For every entry, output the exact wording.
-- Opening Marker --
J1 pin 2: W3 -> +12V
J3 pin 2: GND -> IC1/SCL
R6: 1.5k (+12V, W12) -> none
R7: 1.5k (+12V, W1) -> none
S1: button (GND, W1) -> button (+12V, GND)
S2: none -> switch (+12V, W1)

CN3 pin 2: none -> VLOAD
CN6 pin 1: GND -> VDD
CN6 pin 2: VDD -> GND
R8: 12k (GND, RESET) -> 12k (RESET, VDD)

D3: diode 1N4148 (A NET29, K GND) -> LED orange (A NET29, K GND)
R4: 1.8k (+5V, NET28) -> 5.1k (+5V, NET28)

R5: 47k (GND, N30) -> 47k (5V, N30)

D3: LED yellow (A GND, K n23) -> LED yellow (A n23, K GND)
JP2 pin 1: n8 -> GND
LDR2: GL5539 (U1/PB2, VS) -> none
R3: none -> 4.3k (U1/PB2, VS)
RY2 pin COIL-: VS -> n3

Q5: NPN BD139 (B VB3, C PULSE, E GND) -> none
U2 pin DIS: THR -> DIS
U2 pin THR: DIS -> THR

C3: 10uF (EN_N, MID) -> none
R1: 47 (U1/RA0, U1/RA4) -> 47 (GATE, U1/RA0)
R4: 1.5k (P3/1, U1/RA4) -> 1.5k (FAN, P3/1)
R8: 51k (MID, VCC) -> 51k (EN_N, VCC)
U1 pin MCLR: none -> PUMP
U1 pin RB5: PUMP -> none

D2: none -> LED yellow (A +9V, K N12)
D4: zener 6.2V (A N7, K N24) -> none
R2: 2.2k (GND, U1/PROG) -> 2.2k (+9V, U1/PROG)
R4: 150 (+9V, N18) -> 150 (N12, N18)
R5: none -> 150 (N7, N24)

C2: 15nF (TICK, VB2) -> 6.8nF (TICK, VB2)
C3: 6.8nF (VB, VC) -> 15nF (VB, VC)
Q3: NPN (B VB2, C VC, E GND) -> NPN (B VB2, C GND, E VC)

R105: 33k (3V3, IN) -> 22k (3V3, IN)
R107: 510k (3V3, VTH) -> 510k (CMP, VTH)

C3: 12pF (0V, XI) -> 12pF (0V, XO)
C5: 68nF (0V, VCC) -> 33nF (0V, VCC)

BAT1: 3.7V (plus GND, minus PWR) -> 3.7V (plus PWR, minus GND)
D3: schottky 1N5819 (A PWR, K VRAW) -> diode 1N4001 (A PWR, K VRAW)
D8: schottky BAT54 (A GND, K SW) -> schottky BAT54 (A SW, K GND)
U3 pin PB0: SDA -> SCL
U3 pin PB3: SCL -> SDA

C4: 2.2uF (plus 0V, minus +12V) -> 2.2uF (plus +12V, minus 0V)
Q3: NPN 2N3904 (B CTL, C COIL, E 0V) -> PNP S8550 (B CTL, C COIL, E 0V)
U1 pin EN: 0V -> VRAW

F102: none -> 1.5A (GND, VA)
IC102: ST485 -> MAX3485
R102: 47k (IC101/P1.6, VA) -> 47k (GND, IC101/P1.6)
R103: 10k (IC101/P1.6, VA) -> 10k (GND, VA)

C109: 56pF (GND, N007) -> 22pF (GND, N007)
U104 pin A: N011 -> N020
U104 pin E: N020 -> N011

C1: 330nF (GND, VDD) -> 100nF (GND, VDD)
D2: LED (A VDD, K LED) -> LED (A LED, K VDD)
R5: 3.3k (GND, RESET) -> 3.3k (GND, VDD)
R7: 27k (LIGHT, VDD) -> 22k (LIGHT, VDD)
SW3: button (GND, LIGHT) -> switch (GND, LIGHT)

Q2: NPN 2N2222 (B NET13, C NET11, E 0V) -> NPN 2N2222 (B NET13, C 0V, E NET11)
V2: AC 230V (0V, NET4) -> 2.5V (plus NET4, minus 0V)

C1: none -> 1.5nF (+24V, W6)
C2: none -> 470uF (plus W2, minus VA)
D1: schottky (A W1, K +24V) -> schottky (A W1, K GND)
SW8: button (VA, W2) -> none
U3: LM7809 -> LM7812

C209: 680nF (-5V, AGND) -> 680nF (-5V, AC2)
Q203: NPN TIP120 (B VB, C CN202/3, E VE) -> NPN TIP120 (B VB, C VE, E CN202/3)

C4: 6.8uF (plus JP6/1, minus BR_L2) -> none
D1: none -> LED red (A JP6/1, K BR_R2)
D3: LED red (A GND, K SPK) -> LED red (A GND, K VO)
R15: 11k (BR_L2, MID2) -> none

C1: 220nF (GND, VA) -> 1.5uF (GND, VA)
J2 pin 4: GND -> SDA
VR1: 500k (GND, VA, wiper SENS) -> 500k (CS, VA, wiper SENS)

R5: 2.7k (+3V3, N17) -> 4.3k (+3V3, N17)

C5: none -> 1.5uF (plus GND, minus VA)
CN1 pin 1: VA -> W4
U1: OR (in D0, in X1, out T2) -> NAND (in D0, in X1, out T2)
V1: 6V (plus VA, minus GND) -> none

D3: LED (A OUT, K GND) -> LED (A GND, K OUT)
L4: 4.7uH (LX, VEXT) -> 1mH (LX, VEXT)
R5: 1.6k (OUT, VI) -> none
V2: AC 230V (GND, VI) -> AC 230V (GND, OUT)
-- Closing Marker --
ANSWER TO THE PROBLEM:
J1 pin 2: W3 -> +12V
J3 pin 2: GND -> IC1/SCL
R6: 1.5k (+12V, W12) -> none
R7: 1.5k (+12V, W1) -> none
S1: button (GND, W1) -> button (+12V, GND)
S2: none -> switch (+12V, W1)

CN3 pin 2: none -> VLOAD
CN6 pin 1: GND -> VDD
CN6 pin 2: VDD -> GND
R8: 12k (GND, RESET) -> 12k (RESET, VDD)

D3: diode 1N4148 (A NET29, K GND) -> LED orange (A NET29, K GND)
R4: 1.8k (+5V, NET28) -> 5.1k (+5V, NET28)

R5: 47k (GND, N30) -> 47k (5V, N30)

D3: LED yellow (A GND, K n23) -> LED yellow (A n23, K GND)
JP2 pin 1: n8 -> GND
LDR2: GL5539 (U1/PB2, VS) -> none
R3: none -> 4.3k (U1/PB2, VS)
RY2 pin COIL-: VS -> n3

Q5: NPN BD139 (B VB3, C PULSE, E GND) -> none
U2 pin DIS: THR -> DIS
U2 pin THR: DIS -> THR

C3: 10uF (EN_N, MID) -> none
R1: 47 (U1/RA0, U1/RA4) -> 47 (GATE, U1/RA0)
R4: 1.5k (P3/1, U1/RA4) -> 1.5k (FAN, P3/1)
R8: 51k (MID, VCC) -> 51k (EN_N, VCC)
U1 pin MCLR: none -> PUMP
U1 pin RB5: PUMP -> none

D2: none -> LED yellow (A +9V, K N12)
D4: zener 6.2V (A N7, K N24) -> none
R2: 2.2k (GND, U1/PROG) -> 2.2k (+9V, U1/PROG)
R4: 150 (+9V, N18) -> 150 (N12, N18)
R5: none -> 150 (N7, N24)

C2: 15nF (TICK, VB2) -> 6.8nF (TICK, VB2)
C3: 6.8nF (VB, VC) -> 15nF (VB, VC)
Q3: NPN (B VB2, C VC, E GND) -> NPN (B VB2, C GND, E VC)

R105: 33k (3V3, IN) -> 22k (3V3, IN)
R107: 510k (3V3, VTH) -> 510k (CMP, VTH)

C3: 12pF (0V, XI) -> 12pF (0V, XO)
C5: 68nF (0V, VCC) -> 33nF (0V, VCC)

BAT1: 3.7V (plus GND, minus PWR) -> 3.7V (plus PWR, minus GND)
D3: schottky 1N5819 (A PWR, K VRAW) -> diode 1N4001 (A PWR, K VRAW)
D8: schottky BAT54 (A GND, K SW) -> schottky BAT54 (A SW, K GND)
U3 pin PB0: SDA -> SCL
U3 pin PB3: SCL -> SDA

C4: 2.2uF (plus 0V, minus +12V) -> 2.2uF (plus +12V, minus 0V)
Q3: NPN 2N3904 (B CTL, C COIL, E 0V) -> PNP S8550 (B CTL, C COIL, E 0V)
U1 pin EN: 0V -> VRAW

F102: none -> 1.5A (GND, VA)
IC102: ST485 -> MAX3485
R102: 47k (IC101/P1.6, VA) -> 47k (GND, IC101/P1.6)
R103: 10k (IC101/P1.6, VA) -> 10k (GND, VA)

C109: 56pF (GND, N007) -> 22pF (GND, N007)
U104 pin A: N011 -> N020
U104 pin E: N020 -> N011

C1: 330nF (GND, VDD) -> 100nF (GND, VDD)
D2: LED (A VDD, K LED) -> LED (A LED, K VDD)
R5: 3.3k (GND, RESET) -> 3.3k (GND, VDD)
R7: 27k (LIGHT, VDD) -> 22k (LIGHT, VDD)
SW3: button (GND, LIGHT) -> switch (GND, LIGHT)

Q2: NPN 2N2222 (B NET13, C NET11, E 0V) -> NPN 2N2222 (B NET13, C 0V, E NET11)
V2: AC 230V (0V, NET4) -> 2.5V (plus NET4, minus 0V)

C1: none -> 1.5nF (+24V, W6)
C2: none -> 470uF (plus W2, minus VA)
D1: schottky (A W1, K +24V) -> schottky (A W1, K GND)
SW8: button (VA, W2) -> none
U3: LM7809 -> LM7812

C209: 680nF (-5V, AGND) -> 680nF (-5V, AC2)
Q203: NPN TIP120 (B VB, C CN202/3, E VE) -> NPN TIP120 (B VB, C VE, E CN202/3)

C4: 6.8uF (plus JP6/1, minus BR_L2) -> none
D1: none -> LED red (A JP6/1, K BR_R2)
D3: LED red (A GND, K SPK) -> LED red (A GND, K VO)
R15: 11k (BR_L2, MID2) -> none

C1: 220nF (GND, VA) -> 1.5uF (GND, VA)
J2 pin 4: GND -> SDA
VR1: 500k (GND, VA, wiper SENS) -> 500k (CS, VA, wiper SENS)

R5: 2.7k (+3V3, N17) -> 4.3k (+3V3, N17)

C5: none -> 1.5uF (plus GND, minus VA)
CN1 pin 1: VA -> W4
U1: OR (in D0, in X1, out T2) -> NAND (in D0, in X1, out T2)
V1: 6V (plus VA, minus GND) -> none

D3: LED (A OUT, K GND) -> LED (A GND, K OUT)
L4: 4.7uH (LX, VEXT) -> 1mH (LX, VEXT)
R5: 1.6k (OUT, VI) -> none
V2: AC 230V (GND, VI) -> AC 230V (GND, OUT)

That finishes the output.